- INFORMATION PROVIDED -

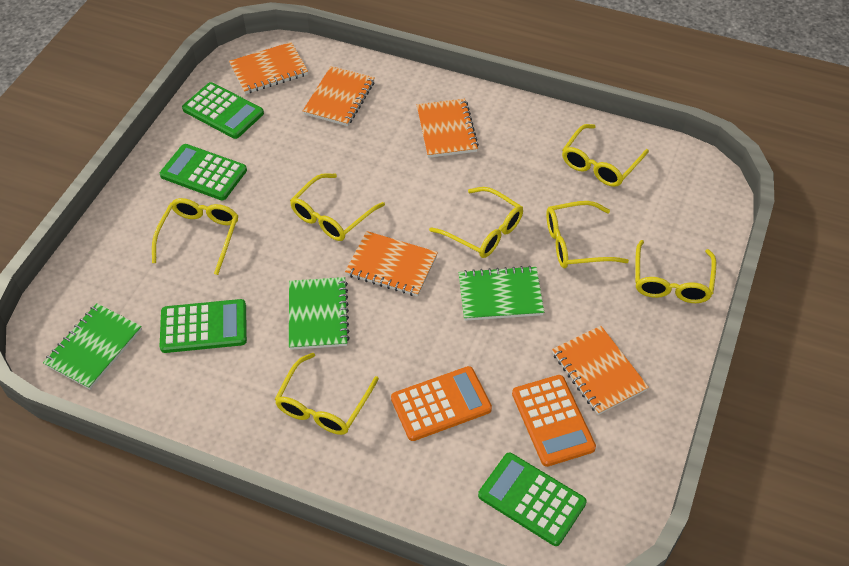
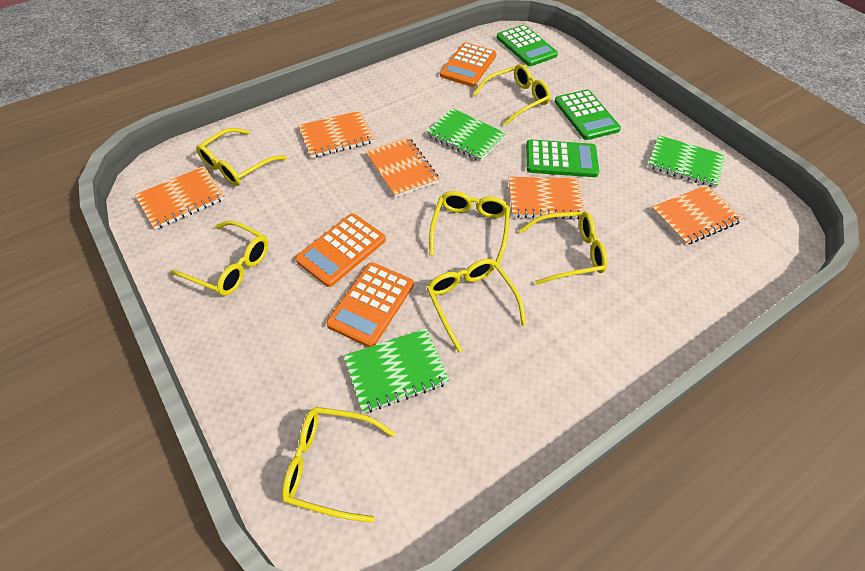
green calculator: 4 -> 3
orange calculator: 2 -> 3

* * *

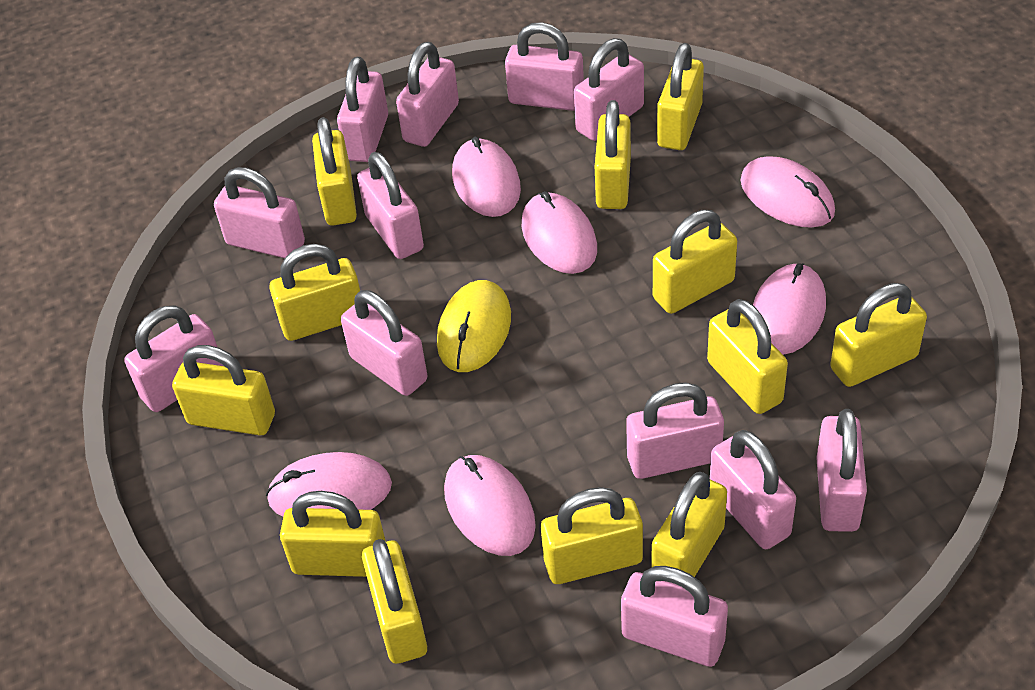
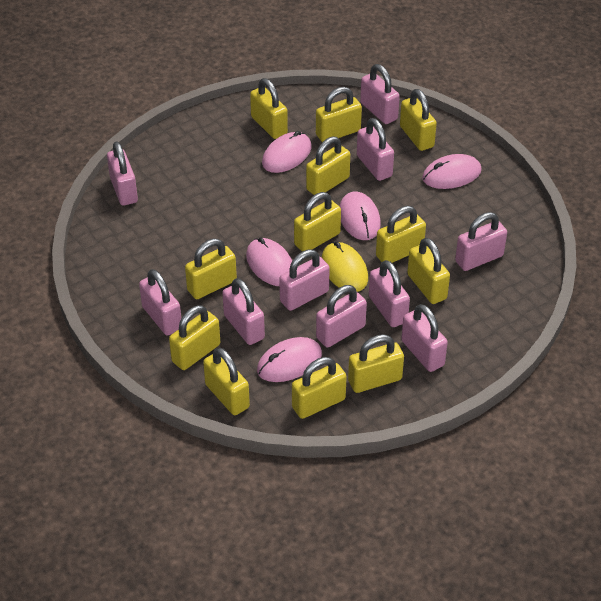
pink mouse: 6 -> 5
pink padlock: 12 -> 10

* * *

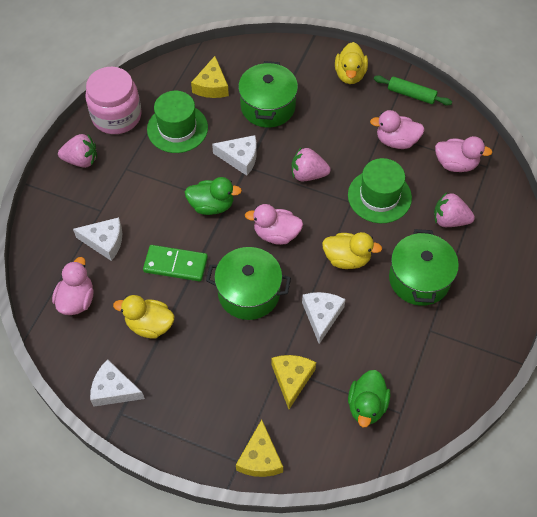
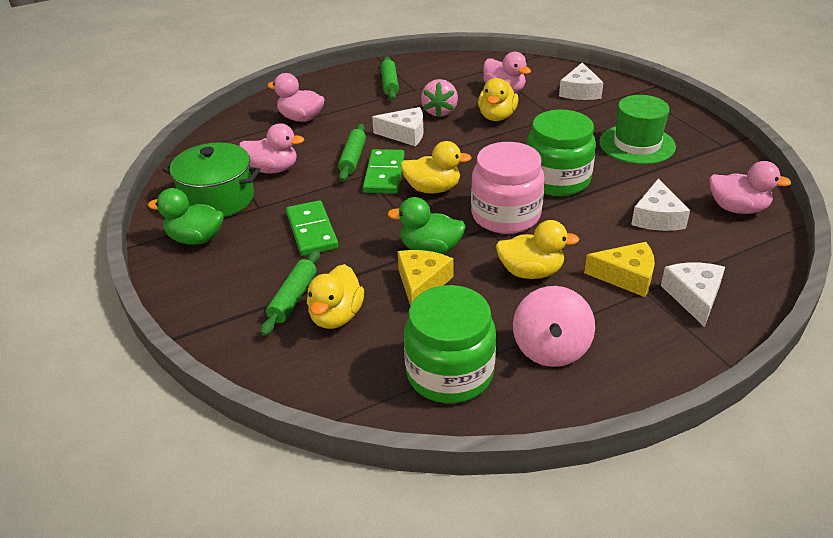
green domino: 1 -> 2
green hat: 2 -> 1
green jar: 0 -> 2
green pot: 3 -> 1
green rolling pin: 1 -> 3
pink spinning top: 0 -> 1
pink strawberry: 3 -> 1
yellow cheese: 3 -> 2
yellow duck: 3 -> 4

- REQUIRED WORK -
Go through the listing above and find each line containing the string "calculator"; copy those lines.

- YOUR RESPONSE -
green calculator: 4 -> 3
orange calculator: 2 -> 3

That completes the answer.